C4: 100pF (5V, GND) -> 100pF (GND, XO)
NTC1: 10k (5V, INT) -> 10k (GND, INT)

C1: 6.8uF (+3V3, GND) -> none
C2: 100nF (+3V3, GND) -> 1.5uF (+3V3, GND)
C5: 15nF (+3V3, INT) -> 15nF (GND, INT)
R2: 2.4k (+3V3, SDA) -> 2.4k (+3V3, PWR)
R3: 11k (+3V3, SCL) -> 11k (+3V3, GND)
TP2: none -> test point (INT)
---
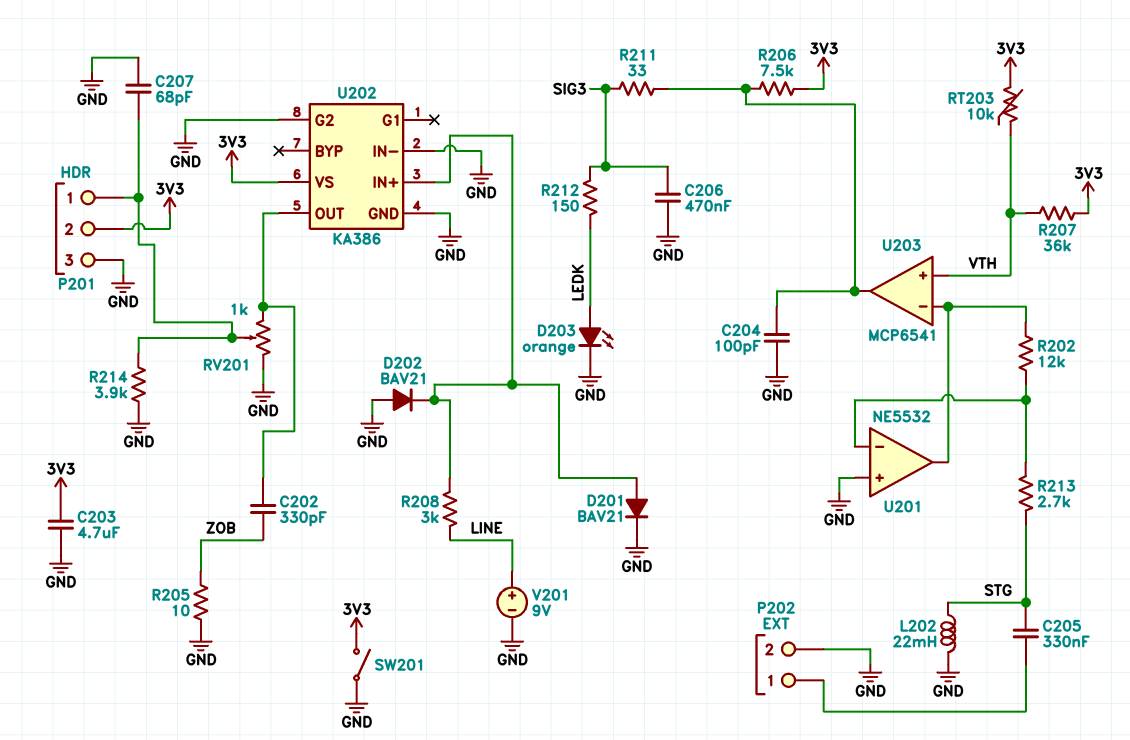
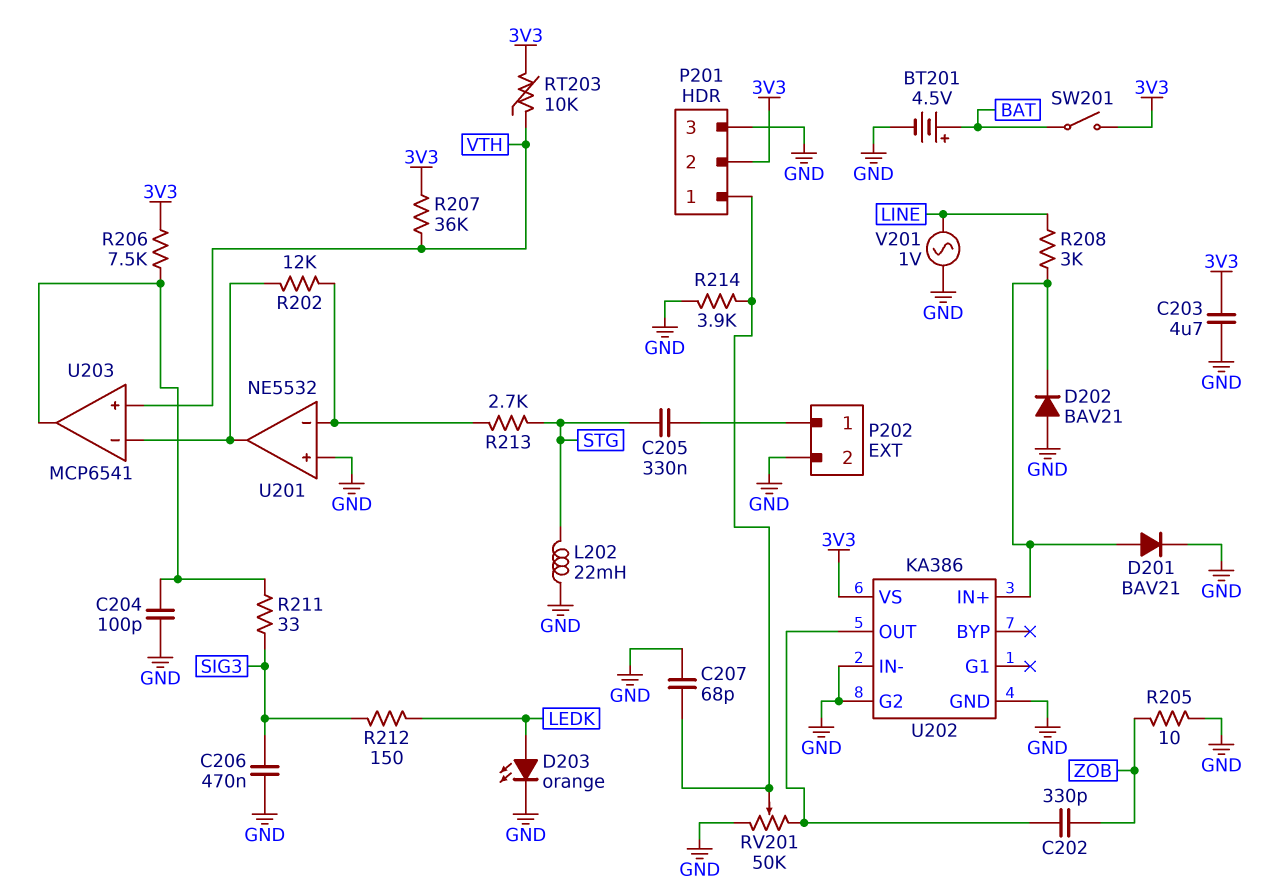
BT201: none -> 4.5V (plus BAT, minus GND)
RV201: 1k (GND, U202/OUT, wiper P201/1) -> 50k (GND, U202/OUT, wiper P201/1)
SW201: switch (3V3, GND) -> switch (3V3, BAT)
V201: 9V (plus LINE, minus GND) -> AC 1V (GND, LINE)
---
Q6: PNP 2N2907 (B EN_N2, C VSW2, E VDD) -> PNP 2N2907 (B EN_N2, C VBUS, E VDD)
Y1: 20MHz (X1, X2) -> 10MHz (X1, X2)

AIM OF THE TASK
From the listing above, return the lines starting at the one with "Q6: PNP 2N2907" and ending at the one with "Y1: 20MHz (X1, X2) -> 10MHz (X1, X2)", both kept, exactly as they appear and nothing more.

EXERCISE RESPONSE
Q6: PNP 2N2907 (B EN_N2, C VSW2, E VDD) -> PNP 2N2907 (B EN_N2, C VBUS, E VDD)
Y1: 20MHz (X1, X2) -> 10MHz (X1, X2)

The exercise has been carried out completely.